> **Problem statement**
Pictures excluded, return every entry exactly, please.

━━━━━ Data shown

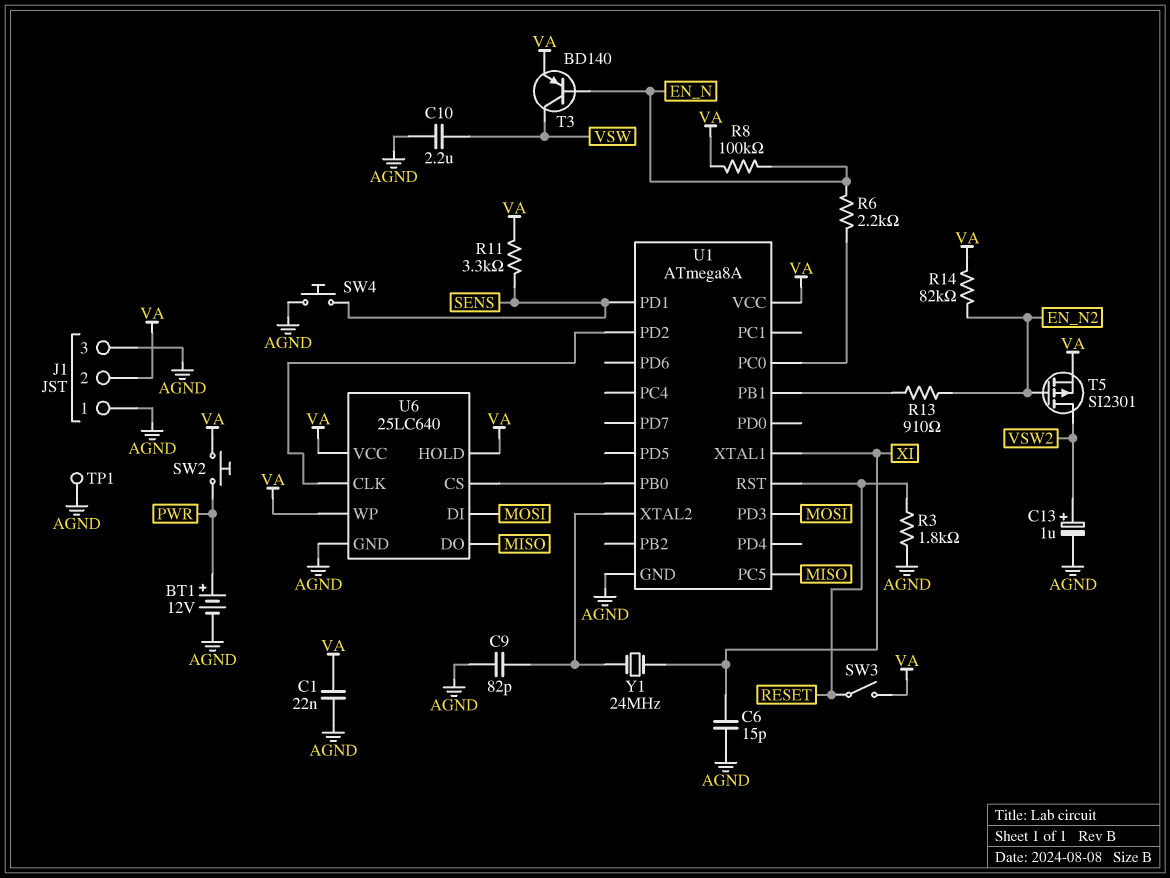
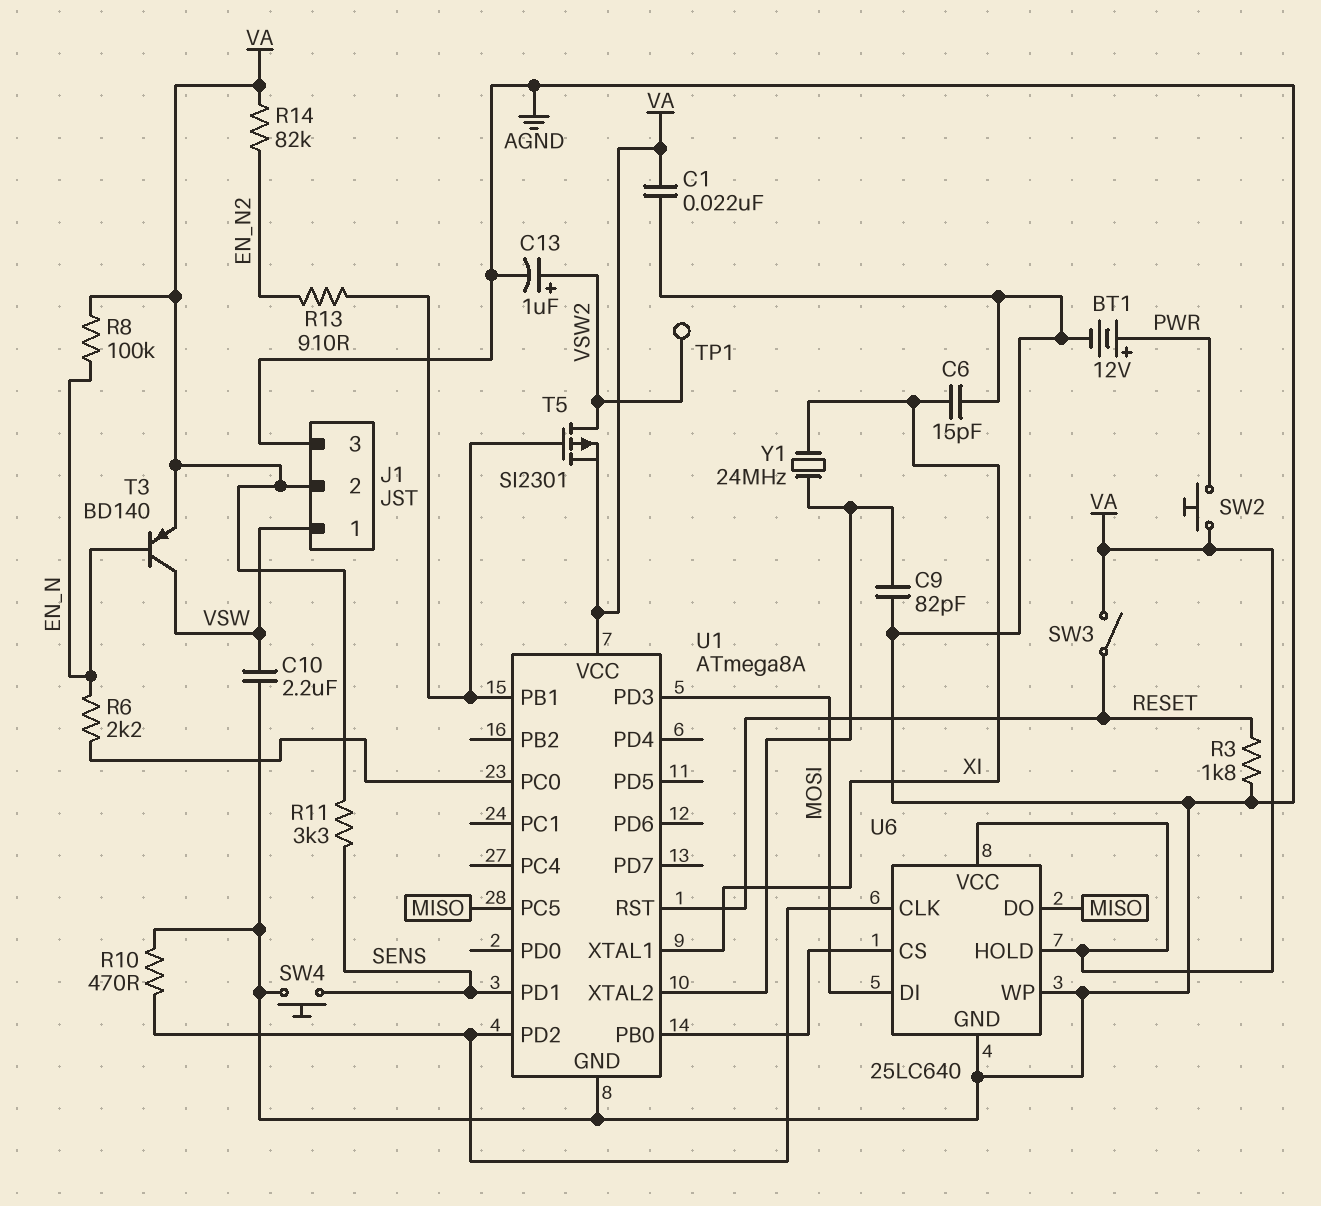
J1 pin 1: AGND -> VSW
R10: none -> 470 (AGND, U1/PD2)
T5: PMOS SI2301 (G EN_N2, D VSW2, S VA) -> PMOS SI2301 (G U1/PB1, D VSW2, S VA)
TP1: test point (AGND) -> test point (VSW2)
U6 pin WP: VA -> AGND

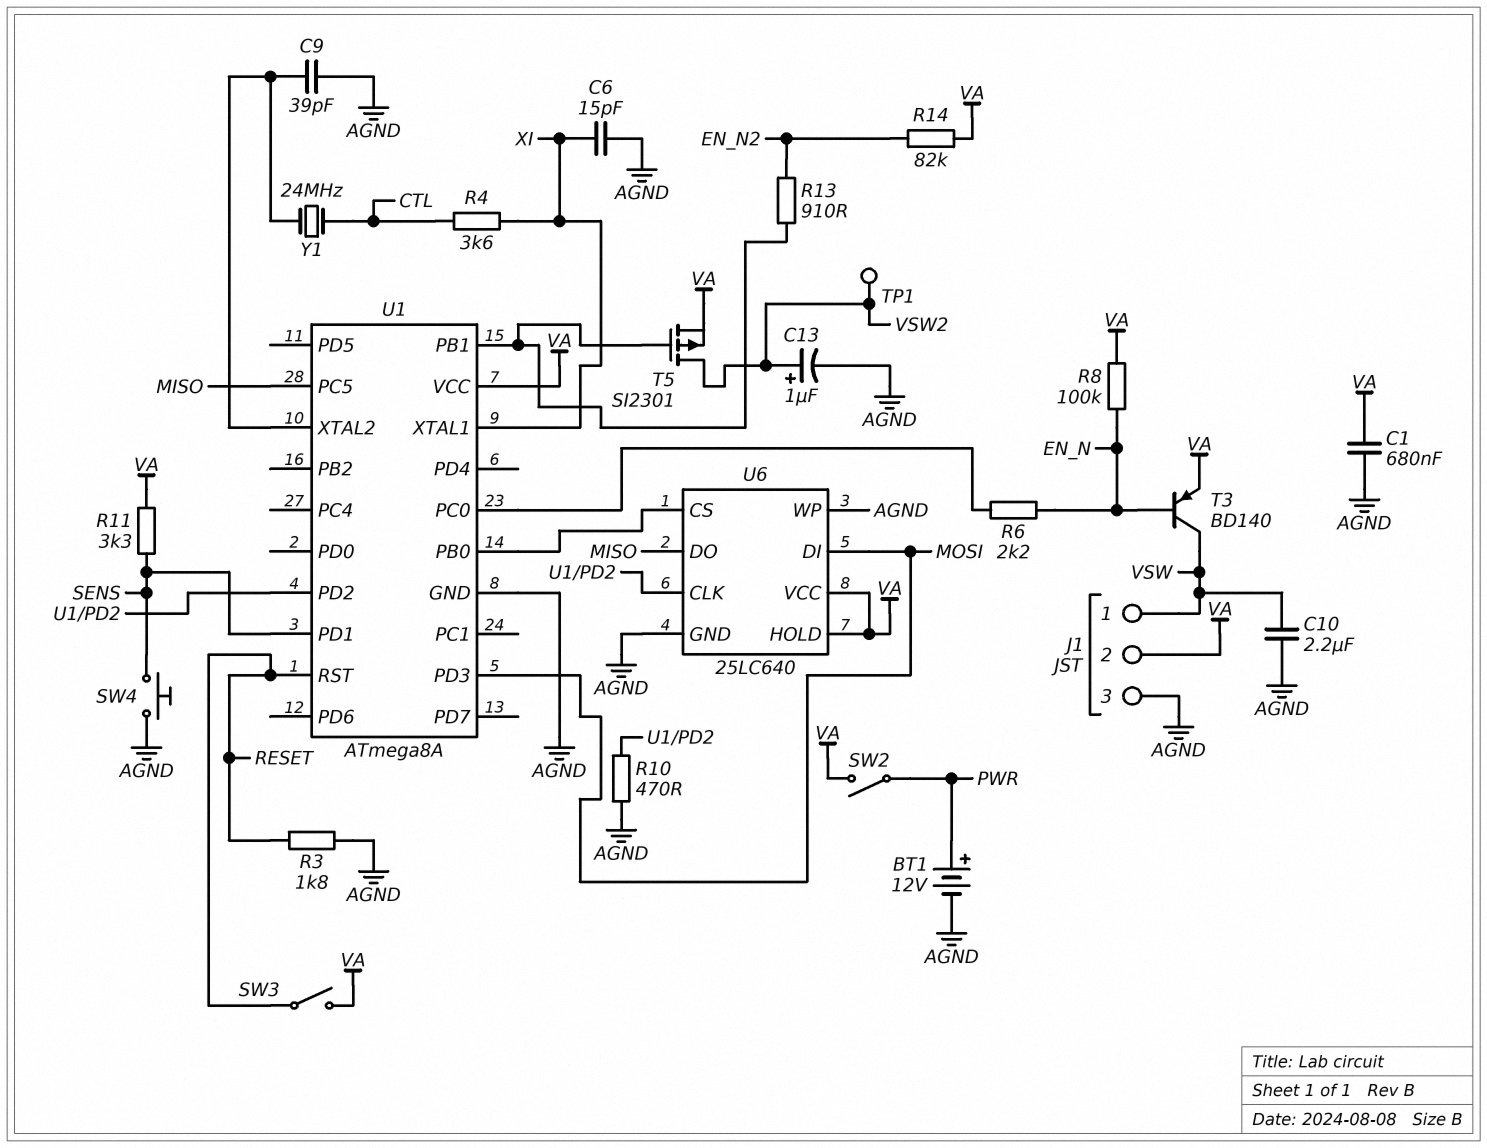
C1: 22nF (AGND, VA) -> 680nF (AGND, VA)
C9: 82pF (AGND, U1/XTAL2) -> 39pF (AGND, U1/XTAL2)
R4: none -> 3.6k (CTL, XI)
SW2: button (PWR, VA) -> switch (PWR, VA)
Y1: 24MHz (U1/XTAL2, XI) -> 24MHz (CTL, U1/XTAL2)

━━━━━━━━━━

> **Answer section**
J1 pin 1: AGND -> VSW
R10: none -> 470 (AGND, U1/PD2)
T5: PMOS SI2301 (G EN_N2, D VSW2, S VA) -> PMOS SI2301 (G U1/PB1, D VSW2, S VA)
TP1: test point (AGND) -> test point (VSW2)
U6 pin WP: VA -> AGND

C1: 22nF (AGND, VA) -> 680nF (AGND, VA)
C9: 82pF (AGND, U1/XTAL2) -> 39pF (AGND, U1/XTAL2)
R4: none -> 3.6k (CTL, XI)
SW2: button (PWR, VA) -> switch (PWR, VA)
Y1: 24MHz (U1/XTAL2, XI) -> 24MHz (CTL, U1/XTAL2)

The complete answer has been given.